** TO DO **
Take the lines below between the one holding "C3: 56pF (GND, VA) -> 56pF (GND, n3)" and the one holding "D2: schottky (A", inclusive, and copy them exactly. Add nothing.
*****
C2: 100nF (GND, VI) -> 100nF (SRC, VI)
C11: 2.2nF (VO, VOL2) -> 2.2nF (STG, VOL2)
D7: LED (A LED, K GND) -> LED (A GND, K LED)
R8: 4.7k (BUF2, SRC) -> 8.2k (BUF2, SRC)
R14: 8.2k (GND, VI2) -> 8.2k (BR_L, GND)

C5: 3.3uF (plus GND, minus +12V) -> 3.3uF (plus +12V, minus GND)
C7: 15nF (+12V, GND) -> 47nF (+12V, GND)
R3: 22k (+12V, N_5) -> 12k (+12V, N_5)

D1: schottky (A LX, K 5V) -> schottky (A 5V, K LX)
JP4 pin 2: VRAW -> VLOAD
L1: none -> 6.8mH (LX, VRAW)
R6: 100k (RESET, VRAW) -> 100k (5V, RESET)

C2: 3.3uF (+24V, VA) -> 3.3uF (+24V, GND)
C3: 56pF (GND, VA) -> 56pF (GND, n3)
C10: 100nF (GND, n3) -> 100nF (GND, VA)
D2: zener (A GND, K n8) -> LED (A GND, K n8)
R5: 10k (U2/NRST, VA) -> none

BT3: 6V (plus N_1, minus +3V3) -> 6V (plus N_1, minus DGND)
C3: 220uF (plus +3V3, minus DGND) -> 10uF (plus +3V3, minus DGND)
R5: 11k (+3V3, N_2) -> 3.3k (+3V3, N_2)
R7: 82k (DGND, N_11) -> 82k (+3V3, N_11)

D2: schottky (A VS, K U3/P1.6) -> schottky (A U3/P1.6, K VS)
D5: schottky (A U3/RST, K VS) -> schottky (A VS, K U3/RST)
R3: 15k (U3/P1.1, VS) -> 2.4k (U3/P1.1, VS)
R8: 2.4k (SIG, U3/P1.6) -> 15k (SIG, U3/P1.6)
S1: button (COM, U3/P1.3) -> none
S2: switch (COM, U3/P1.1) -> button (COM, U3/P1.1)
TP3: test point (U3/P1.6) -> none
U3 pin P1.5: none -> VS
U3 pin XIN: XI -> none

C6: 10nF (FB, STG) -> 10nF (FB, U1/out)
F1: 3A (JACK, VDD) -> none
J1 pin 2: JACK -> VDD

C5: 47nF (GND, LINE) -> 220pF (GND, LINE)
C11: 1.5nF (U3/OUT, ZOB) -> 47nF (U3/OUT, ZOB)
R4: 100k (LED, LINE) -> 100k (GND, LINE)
*****
** RESULT BELOW **
C3: 56pF (GND, VA) -> 56pF (GND, n3)
C10: 100nF (GND, n3) -> 100nF (GND, VA)
D2: zener (A GND, K n8) -> LED (A GND, K n8)
R5: 10k (U2/NRST, VA) -> none

BT3: 6V (plus N_1, minus +3V3) -> 6V (plus N_1, minus DGND)
C3: 220uF (plus +3V3, minus DGND) -> 10uF (plus +3V3, minus DGND)
R5: 11k (+3V3, N_2) -> 3.3k (+3V3, N_2)
R7: 82k (DGND, N_11) -> 82k (+3V3, N_11)

D2: schottky (A VS, K U3/P1.6) -> schottky (A U3/P1.6, K VS)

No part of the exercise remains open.